The task:
In the listing below, the lines starting with the line with "purple carton: 3 -> 0" and going on through the line with "yellow apple: 4 -> 5" are to be reproduced exactly, and only those.

Dataset records:
_ _ _

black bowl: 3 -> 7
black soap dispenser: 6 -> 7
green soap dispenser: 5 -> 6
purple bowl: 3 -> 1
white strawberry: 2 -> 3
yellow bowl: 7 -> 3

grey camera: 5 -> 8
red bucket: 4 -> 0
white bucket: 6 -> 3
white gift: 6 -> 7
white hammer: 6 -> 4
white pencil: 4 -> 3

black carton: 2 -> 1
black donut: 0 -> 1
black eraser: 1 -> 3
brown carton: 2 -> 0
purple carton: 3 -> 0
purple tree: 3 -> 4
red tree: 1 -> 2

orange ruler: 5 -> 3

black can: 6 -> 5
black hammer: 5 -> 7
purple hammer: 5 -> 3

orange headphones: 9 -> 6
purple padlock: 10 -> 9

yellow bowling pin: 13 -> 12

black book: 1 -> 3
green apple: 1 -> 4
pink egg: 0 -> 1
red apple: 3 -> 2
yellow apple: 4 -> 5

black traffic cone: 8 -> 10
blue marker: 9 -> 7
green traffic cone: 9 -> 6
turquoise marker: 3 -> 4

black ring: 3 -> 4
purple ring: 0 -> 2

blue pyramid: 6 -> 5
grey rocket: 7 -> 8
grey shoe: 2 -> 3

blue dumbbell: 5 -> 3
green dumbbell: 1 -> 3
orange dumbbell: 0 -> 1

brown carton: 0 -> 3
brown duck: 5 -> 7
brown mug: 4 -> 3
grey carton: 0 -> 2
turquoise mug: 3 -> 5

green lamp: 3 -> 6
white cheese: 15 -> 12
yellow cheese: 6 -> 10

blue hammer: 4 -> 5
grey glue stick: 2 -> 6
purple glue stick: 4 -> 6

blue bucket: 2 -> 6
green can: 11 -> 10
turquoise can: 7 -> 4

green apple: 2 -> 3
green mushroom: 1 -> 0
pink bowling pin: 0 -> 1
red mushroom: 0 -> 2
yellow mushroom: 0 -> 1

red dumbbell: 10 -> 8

_ _ _

Solved problem:
purple carton: 3 -> 0
purple tree: 3 -> 4
red tree: 1 -> 2

orange ruler: 5 -> 3

black can: 6 -> 5
black hammer: 5 -> 7
purple hammer: 5 -> 3

orange headphones: 9 -> 6
purple padlock: 10 -> 9

yellow bowling pin: 13 -> 12

black book: 1 -> 3
green apple: 1 -> 4
pink egg: 0 -> 1
red apple: 3 -> 2
yellow apple: 4 -> 5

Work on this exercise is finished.